--- EXERCISE DESCRIPTION ---
At the line with "(589, 403) = (286, 263): brown goblet -> none", start copying; carry on through the last line of the material below, exactly as written, and stop there.

--- DATA BELOW ---

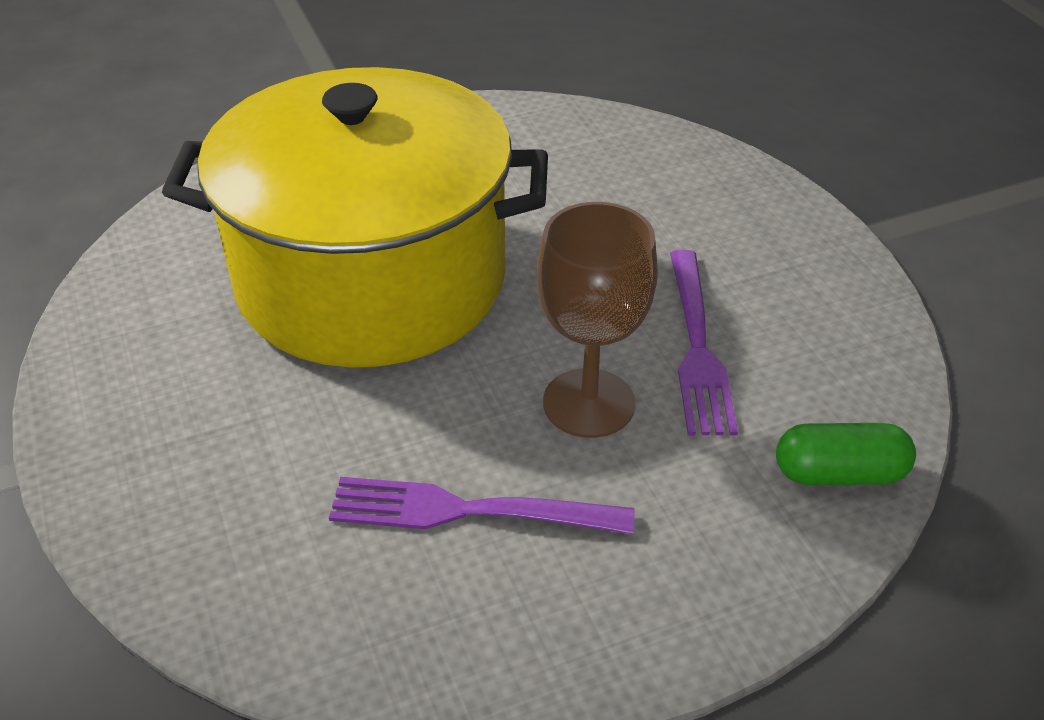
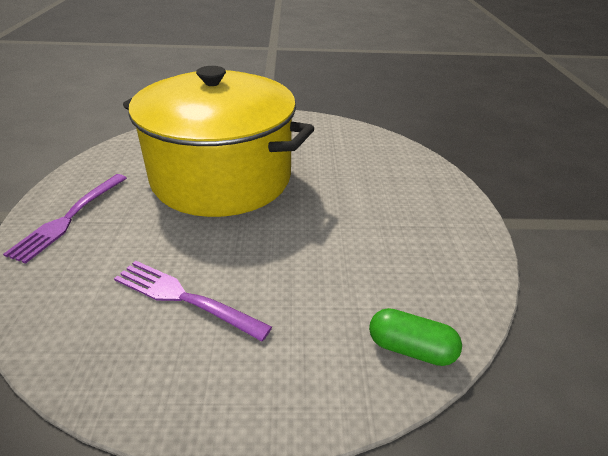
camera: 20 degrees right, 5 degrees down
(589, 403) = (286, 263): brown goblet -> none
(697, 346) = (365, 252): purple fork -> purple fork (69, 218)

--- ANSWER TO THIS EXERCISE ---
(589, 403) = (286, 263): brown goblet -> none
(697, 346) = (365, 252): purple fork -> purple fork (69, 218)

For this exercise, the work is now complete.